# What is needed
When a line of the listing below has the string "duck" in it, copy that line.

# Listed entries
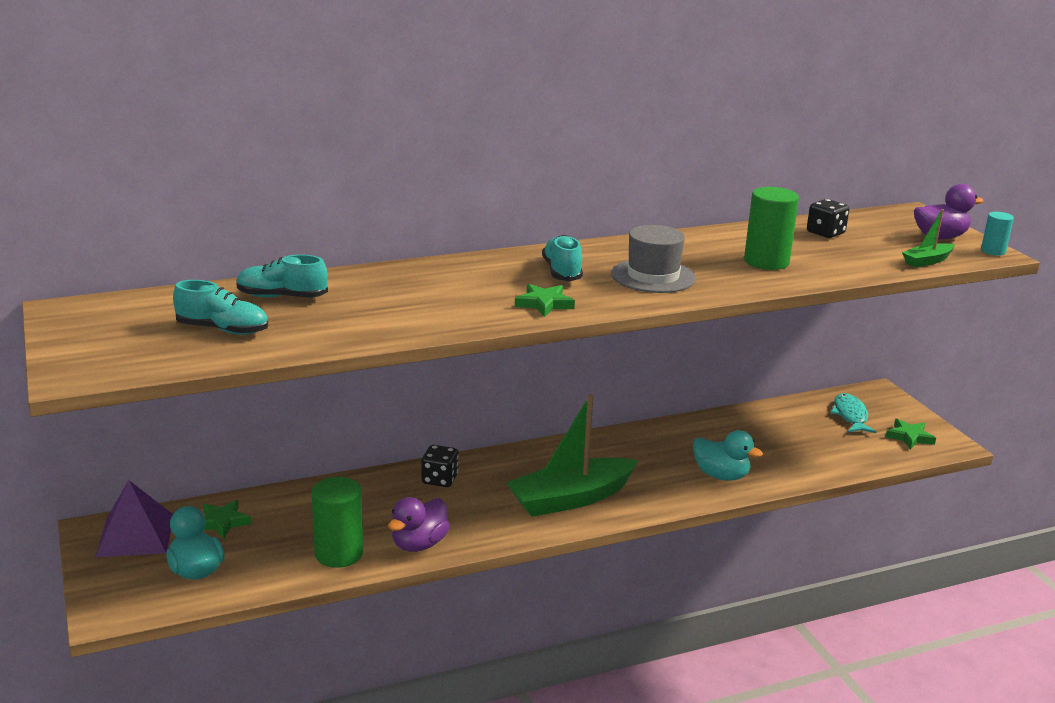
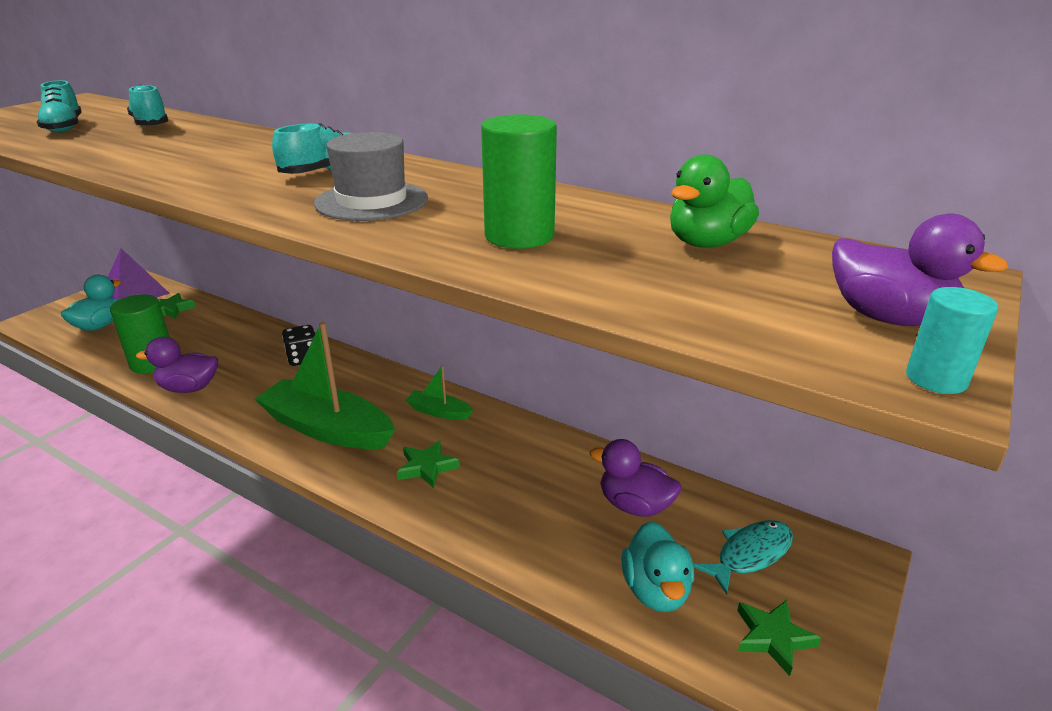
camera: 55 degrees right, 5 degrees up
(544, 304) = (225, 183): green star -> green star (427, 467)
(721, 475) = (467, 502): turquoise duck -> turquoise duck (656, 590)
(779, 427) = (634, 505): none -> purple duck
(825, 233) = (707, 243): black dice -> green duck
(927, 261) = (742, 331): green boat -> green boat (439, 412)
---
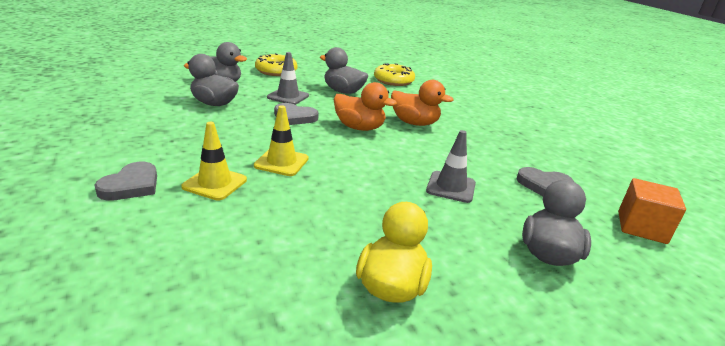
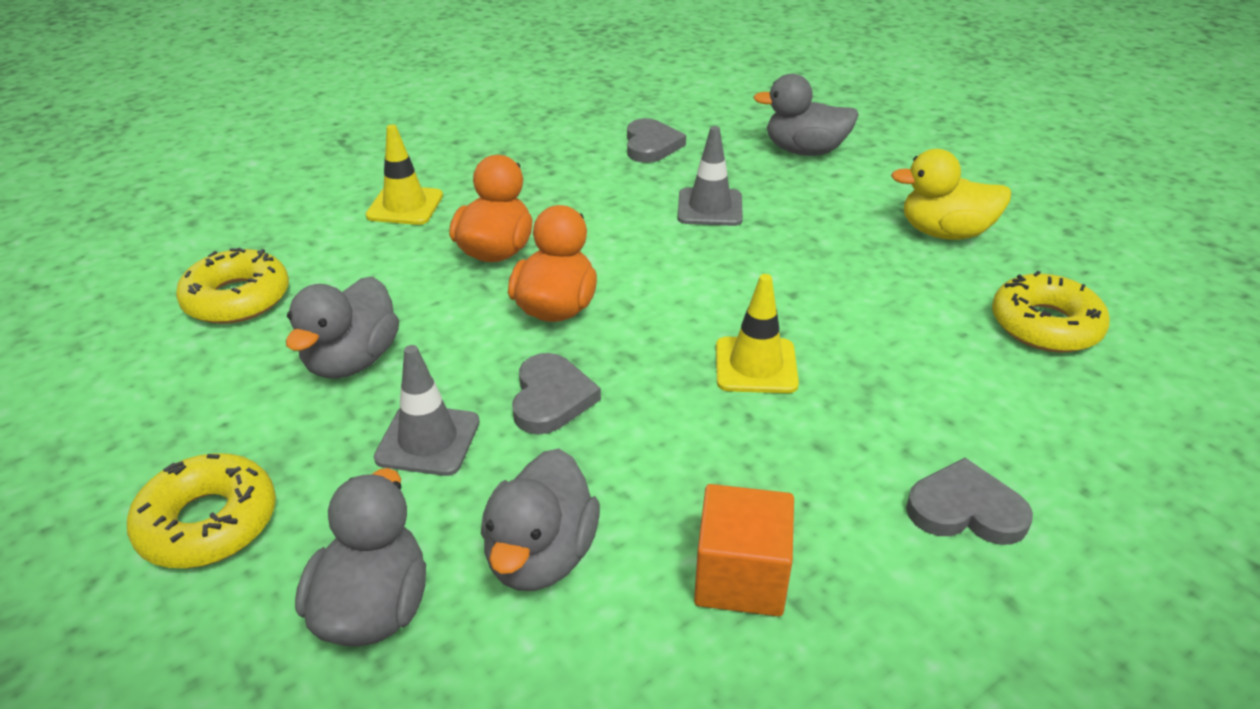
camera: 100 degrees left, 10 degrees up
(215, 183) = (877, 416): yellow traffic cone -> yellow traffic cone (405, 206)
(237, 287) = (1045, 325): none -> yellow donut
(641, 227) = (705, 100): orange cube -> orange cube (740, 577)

# Reply
(721, 475) = (467, 502): turquoise duck -> turquoise duck (656, 590)
(779, 427) = (634, 505): none -> purple duck
(825, 233) = (707, 243): black dice -> green duck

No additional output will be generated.